Data supplied section start

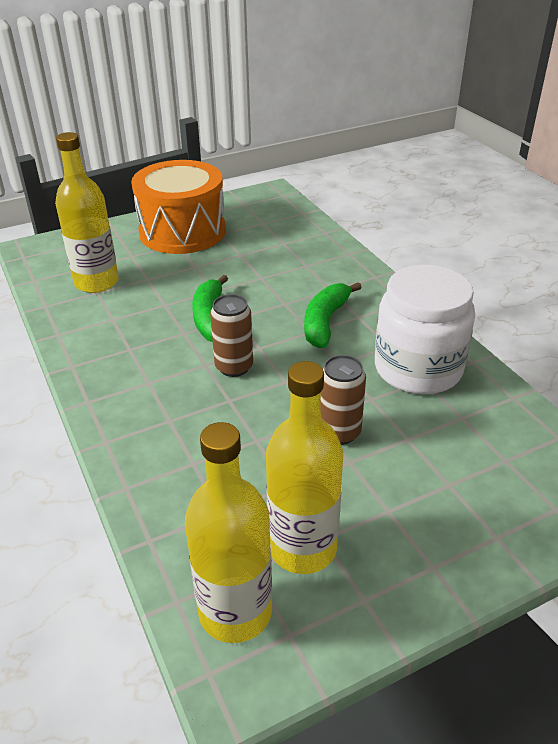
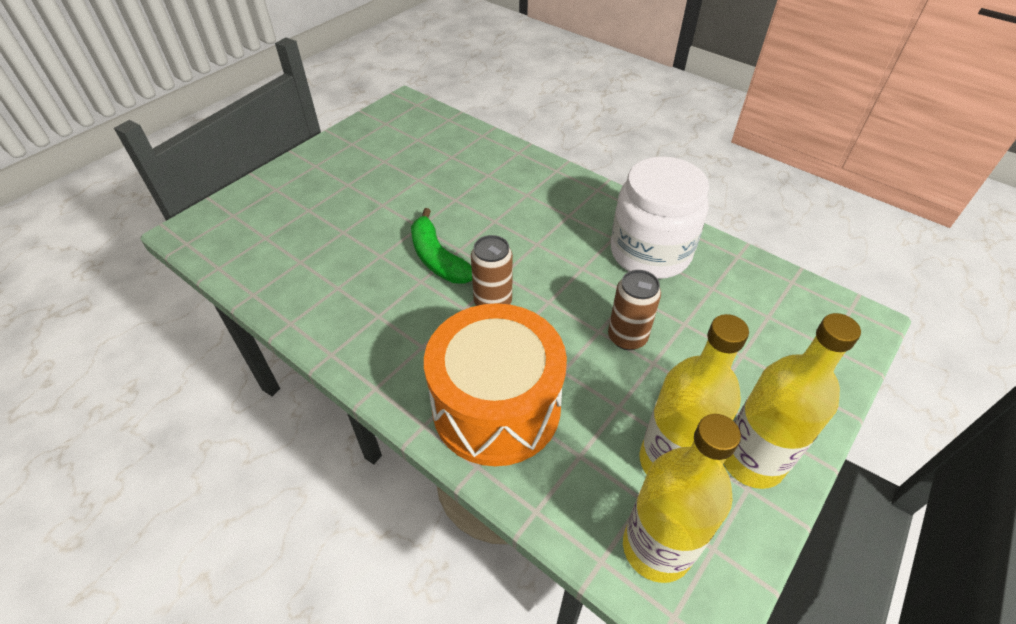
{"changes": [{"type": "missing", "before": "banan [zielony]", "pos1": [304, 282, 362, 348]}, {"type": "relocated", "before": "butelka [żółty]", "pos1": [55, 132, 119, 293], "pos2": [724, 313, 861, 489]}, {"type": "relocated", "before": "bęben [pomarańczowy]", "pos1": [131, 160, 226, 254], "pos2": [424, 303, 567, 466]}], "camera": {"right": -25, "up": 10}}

Data supplied section end
Data supplied section start

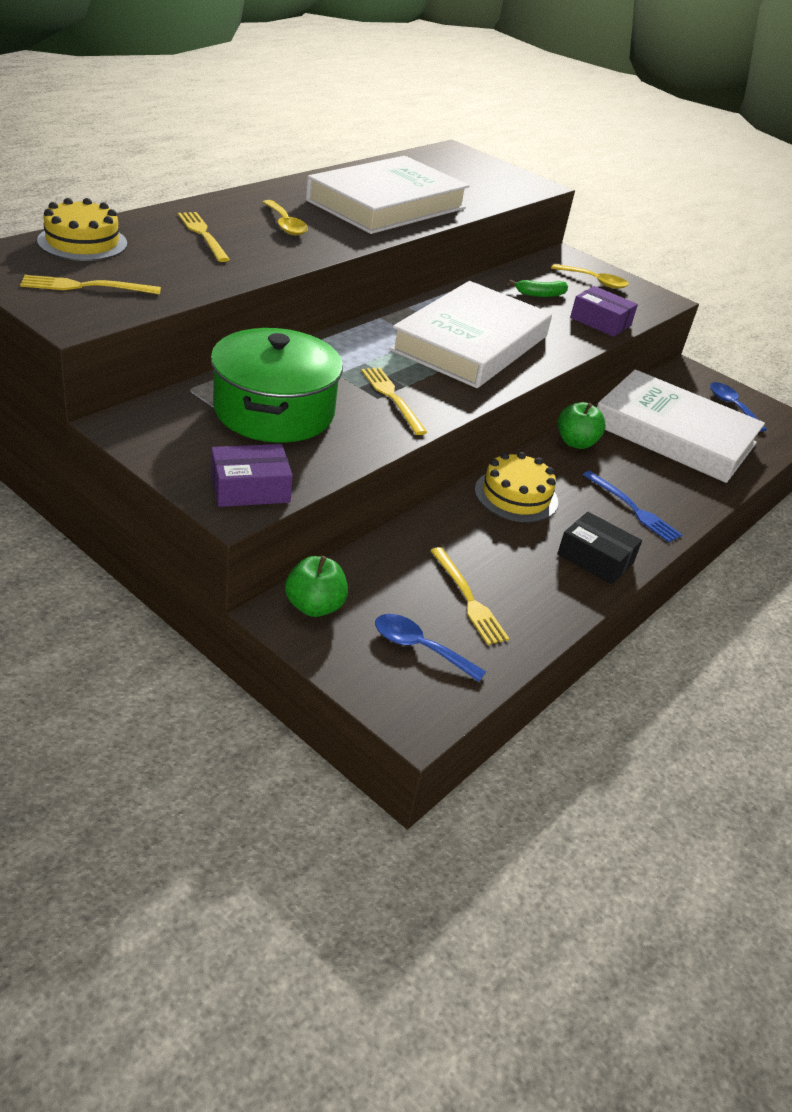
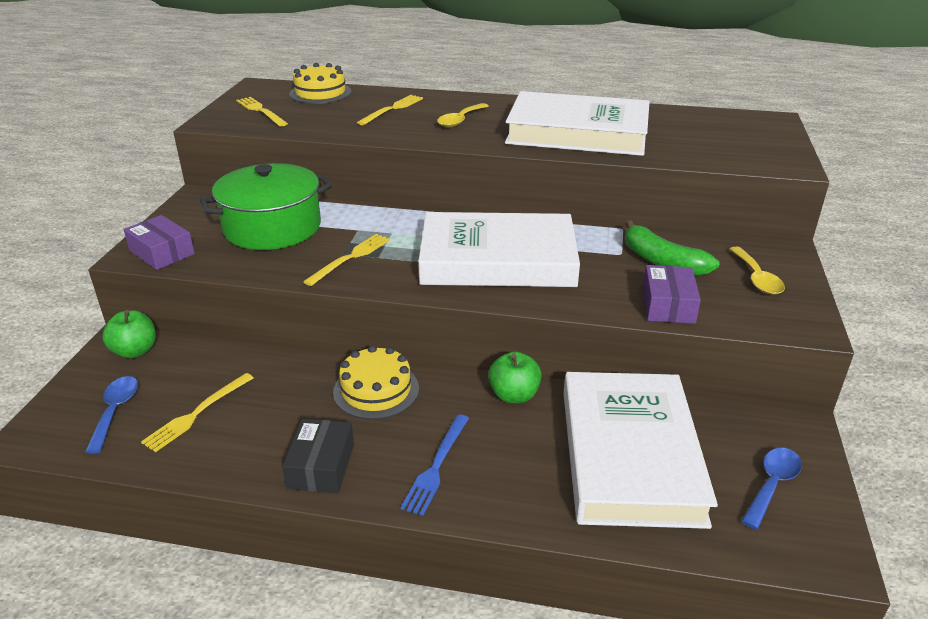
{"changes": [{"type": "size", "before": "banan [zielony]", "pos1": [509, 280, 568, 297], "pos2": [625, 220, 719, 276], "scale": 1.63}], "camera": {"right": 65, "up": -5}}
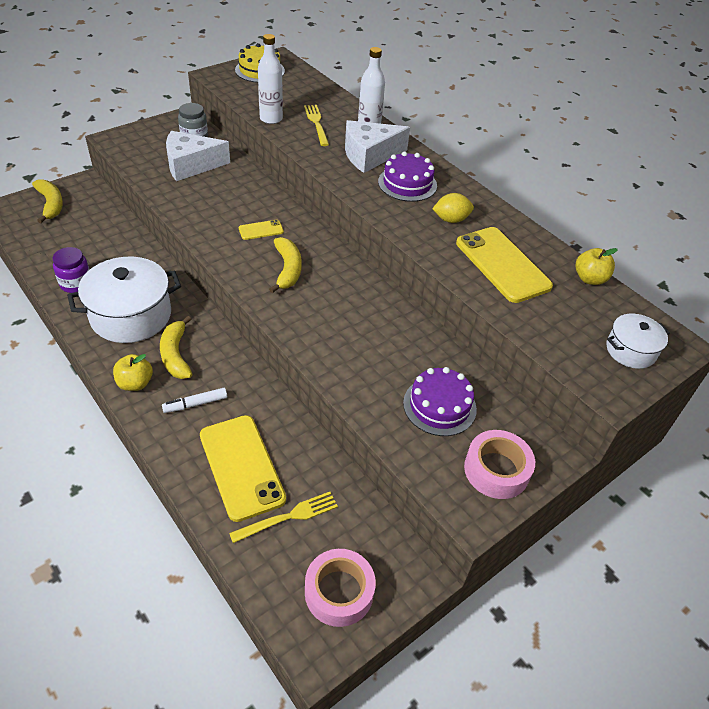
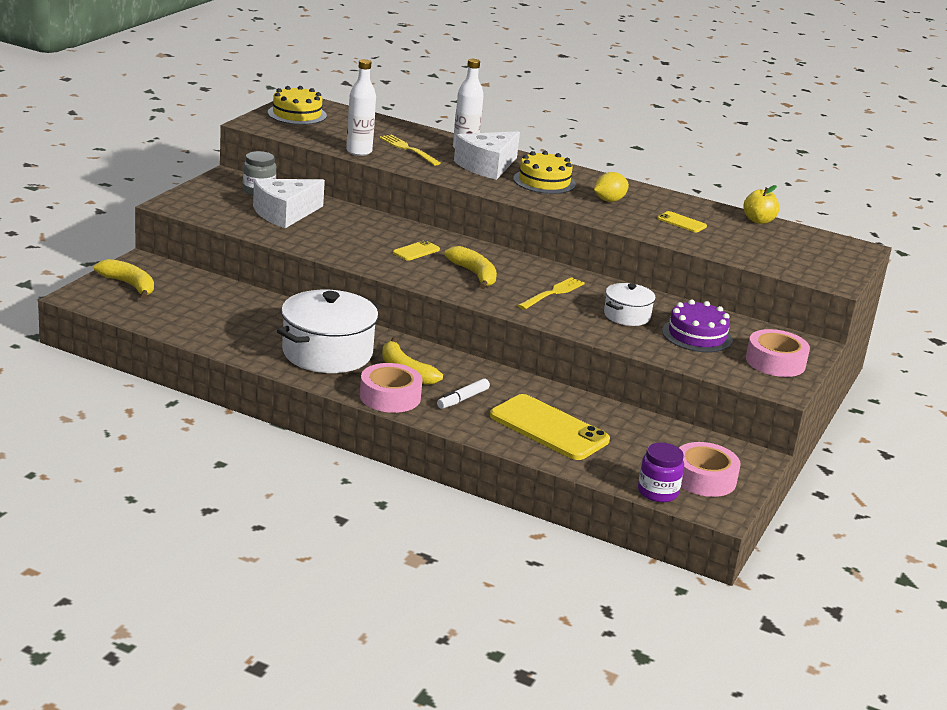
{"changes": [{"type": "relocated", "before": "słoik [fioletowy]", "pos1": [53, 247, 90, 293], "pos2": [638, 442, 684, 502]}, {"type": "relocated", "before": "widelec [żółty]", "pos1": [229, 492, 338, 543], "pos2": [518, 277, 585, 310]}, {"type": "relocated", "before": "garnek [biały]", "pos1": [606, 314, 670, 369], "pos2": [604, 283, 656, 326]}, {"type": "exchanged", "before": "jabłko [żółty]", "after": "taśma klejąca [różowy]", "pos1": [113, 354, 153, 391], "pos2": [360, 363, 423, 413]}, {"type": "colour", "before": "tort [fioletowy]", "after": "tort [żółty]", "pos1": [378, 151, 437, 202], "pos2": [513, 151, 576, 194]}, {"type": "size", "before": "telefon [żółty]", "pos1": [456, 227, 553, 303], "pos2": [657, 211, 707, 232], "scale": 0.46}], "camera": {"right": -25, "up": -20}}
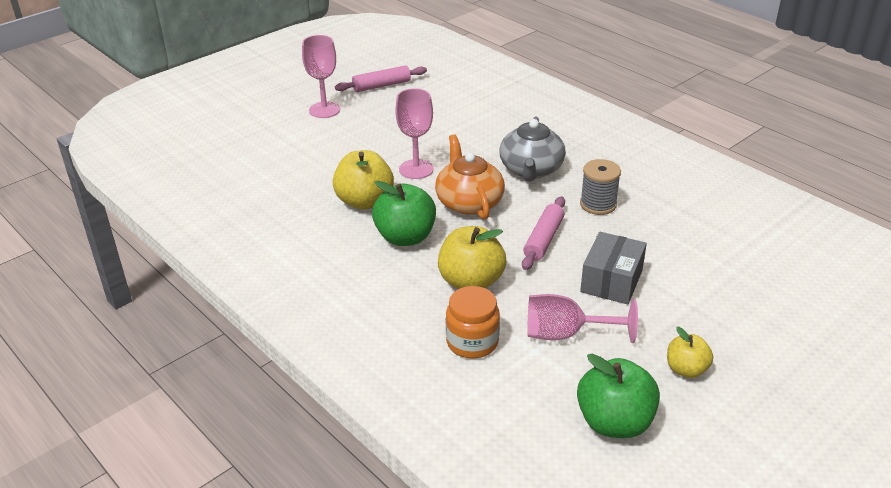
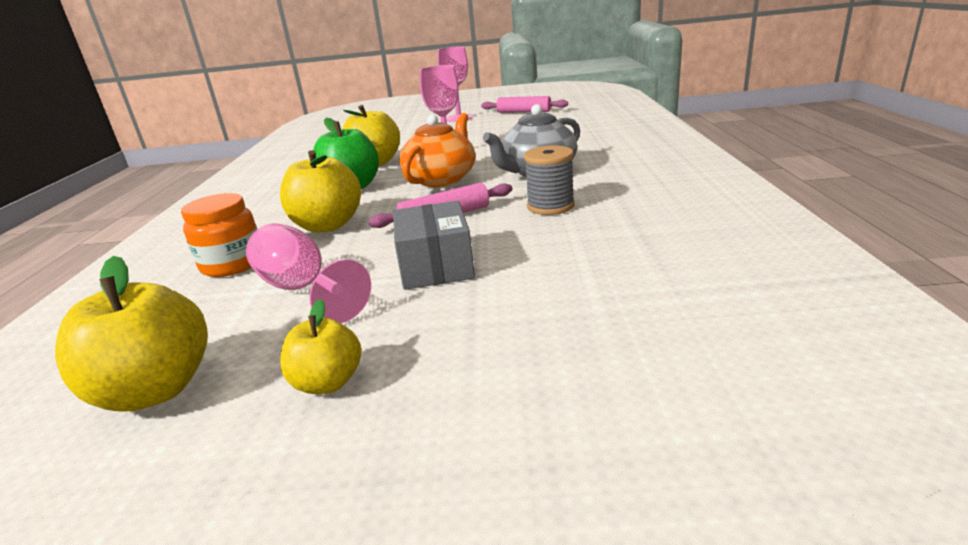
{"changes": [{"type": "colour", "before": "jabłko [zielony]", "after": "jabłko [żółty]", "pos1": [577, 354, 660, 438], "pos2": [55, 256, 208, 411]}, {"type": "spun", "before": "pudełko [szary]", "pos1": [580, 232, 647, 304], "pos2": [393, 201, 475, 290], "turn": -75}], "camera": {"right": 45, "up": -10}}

Data supplied section end

- Assigned task
Every line of the entries that includes "banan" must be copied into the answer.

- Written response
{"changes": [{"type": "missing", "before": "banan [zielony]", "pos1": [304, 282, 362, 348]}, {"type": "relocated", "before": "butelka [żółty]", "pos1": [55, 132, 119, 293], "pos2": [724, 313, 861, 489]}, {"type": "relocated", "before": "bęben [pomarańczowy]", "pos1": [131, 160, 226, 254], "pos2": [424, 303, 567, 466]}], "camera": {"right": -25, "up": 10}}
{"changes": [{"type": "size", "before": "banan [zielony]", "pos1": [509, 280, 568, 297], "pos2": [625, 220, 719, 276], "scale": 1.63}], "camera": {"right": 65, "up": -5}}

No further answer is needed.